Aim of the task —
Your task is to reproduce exactly the lines from the line with "none -> purple brick I3 level 2" through the end of the records below.
BEGIN Raw data
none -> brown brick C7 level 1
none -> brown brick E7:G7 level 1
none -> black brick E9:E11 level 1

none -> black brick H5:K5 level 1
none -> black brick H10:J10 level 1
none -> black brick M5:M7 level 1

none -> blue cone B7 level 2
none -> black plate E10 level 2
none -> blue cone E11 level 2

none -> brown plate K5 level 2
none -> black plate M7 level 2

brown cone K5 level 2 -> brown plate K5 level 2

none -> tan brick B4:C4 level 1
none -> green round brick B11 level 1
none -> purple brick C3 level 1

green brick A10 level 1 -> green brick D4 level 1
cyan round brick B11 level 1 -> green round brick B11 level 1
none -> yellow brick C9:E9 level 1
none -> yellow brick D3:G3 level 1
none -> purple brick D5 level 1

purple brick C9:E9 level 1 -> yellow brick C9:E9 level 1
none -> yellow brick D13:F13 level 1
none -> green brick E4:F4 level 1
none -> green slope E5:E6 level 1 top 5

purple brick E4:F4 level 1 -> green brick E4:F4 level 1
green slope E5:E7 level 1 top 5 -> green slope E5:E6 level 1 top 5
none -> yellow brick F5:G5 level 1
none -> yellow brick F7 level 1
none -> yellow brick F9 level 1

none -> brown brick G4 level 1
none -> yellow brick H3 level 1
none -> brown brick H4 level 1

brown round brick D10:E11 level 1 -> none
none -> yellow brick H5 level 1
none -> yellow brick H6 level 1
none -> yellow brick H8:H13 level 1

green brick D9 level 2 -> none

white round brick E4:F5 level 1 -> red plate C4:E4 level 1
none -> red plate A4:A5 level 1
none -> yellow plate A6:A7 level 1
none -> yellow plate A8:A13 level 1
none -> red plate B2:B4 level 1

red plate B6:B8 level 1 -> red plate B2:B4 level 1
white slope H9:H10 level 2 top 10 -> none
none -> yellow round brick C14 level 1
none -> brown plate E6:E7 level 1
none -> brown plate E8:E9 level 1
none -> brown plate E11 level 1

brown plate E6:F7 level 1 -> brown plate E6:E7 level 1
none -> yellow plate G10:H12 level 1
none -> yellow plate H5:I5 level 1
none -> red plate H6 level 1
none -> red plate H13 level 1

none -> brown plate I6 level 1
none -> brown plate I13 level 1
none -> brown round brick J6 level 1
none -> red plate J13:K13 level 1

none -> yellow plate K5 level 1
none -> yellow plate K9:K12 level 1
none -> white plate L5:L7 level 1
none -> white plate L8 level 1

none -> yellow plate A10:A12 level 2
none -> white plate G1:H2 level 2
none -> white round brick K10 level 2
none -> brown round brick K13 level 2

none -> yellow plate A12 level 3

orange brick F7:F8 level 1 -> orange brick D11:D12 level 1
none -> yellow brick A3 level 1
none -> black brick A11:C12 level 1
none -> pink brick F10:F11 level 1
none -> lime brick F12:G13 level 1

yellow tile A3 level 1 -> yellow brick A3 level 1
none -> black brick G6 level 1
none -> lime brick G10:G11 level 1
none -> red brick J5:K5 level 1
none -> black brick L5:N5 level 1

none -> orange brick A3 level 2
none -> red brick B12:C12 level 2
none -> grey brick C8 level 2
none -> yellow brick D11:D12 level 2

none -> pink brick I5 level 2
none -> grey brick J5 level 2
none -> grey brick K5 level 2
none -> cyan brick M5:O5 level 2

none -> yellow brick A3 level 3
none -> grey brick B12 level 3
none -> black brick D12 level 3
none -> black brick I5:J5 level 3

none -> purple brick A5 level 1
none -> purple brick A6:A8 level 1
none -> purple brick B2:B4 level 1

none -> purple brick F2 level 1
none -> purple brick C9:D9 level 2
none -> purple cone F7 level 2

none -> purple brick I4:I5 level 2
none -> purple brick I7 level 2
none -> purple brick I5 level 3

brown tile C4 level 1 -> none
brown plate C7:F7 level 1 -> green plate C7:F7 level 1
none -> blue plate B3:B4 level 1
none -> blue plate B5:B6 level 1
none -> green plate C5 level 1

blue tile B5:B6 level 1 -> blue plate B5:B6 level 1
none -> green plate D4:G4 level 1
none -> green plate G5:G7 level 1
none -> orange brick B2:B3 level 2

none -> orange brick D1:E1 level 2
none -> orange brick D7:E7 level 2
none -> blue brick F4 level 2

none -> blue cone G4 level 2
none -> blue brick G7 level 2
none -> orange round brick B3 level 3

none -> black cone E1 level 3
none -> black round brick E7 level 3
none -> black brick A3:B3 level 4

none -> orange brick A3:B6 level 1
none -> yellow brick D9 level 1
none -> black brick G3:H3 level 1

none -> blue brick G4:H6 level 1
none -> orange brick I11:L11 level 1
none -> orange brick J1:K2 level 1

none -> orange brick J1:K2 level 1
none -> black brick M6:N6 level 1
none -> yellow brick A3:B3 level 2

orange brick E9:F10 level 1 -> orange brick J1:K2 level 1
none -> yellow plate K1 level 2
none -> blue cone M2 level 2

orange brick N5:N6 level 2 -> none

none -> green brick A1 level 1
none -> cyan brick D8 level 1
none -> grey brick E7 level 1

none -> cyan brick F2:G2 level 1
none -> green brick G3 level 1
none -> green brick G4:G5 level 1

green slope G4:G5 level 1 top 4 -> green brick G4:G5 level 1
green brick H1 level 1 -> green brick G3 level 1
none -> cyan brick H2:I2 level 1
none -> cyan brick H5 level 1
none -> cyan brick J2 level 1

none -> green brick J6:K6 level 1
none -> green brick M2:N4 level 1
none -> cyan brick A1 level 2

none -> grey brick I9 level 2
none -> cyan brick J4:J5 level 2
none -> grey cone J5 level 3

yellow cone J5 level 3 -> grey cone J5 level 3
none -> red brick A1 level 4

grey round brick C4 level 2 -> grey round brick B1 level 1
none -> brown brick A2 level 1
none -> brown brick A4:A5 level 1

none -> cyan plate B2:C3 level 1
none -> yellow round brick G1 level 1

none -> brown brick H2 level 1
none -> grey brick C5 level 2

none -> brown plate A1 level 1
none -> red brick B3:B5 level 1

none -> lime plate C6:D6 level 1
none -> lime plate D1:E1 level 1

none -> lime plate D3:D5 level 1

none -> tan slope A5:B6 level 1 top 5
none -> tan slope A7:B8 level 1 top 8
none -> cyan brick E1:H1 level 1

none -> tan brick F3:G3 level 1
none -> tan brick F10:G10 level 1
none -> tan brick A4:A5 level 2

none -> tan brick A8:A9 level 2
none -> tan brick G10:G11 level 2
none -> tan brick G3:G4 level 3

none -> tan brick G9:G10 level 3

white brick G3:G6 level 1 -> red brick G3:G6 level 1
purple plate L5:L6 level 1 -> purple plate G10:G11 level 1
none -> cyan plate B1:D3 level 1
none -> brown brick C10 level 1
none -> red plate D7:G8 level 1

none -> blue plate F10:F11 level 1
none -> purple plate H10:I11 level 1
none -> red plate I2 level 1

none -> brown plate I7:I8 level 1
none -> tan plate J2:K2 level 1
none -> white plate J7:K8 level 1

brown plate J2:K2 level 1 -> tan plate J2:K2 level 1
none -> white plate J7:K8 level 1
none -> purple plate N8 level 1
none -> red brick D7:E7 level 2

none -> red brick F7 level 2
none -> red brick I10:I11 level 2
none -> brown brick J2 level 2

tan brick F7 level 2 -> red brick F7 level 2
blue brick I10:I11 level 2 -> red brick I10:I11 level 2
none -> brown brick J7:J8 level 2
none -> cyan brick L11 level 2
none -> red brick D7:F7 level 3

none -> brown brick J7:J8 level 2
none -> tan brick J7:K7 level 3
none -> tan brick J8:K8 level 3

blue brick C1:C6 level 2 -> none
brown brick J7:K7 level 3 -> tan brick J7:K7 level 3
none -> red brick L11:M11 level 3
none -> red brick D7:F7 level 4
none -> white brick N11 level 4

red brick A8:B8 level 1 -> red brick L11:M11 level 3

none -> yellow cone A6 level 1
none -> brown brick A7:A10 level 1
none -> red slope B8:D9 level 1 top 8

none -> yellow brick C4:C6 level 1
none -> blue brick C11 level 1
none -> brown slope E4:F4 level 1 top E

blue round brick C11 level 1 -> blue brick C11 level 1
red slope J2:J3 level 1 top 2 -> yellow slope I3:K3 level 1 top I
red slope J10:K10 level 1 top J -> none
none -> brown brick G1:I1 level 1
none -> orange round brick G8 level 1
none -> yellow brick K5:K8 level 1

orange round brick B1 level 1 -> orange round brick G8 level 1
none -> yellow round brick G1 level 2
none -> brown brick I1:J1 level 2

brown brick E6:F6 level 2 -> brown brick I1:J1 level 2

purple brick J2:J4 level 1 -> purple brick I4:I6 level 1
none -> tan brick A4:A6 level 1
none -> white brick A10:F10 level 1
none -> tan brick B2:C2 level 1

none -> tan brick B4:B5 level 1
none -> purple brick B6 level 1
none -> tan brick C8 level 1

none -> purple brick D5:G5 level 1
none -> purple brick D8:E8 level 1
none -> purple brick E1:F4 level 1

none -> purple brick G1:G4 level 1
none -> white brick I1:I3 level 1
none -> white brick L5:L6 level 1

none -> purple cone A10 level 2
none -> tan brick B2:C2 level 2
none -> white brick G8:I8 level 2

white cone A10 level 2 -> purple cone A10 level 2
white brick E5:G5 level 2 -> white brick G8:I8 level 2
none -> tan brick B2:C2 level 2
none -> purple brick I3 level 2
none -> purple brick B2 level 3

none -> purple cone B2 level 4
END Raw data
The completed task —
none -> purple brick I3 level 2
none -> purple brick B2 level 3

none -> purple cone B2 level 4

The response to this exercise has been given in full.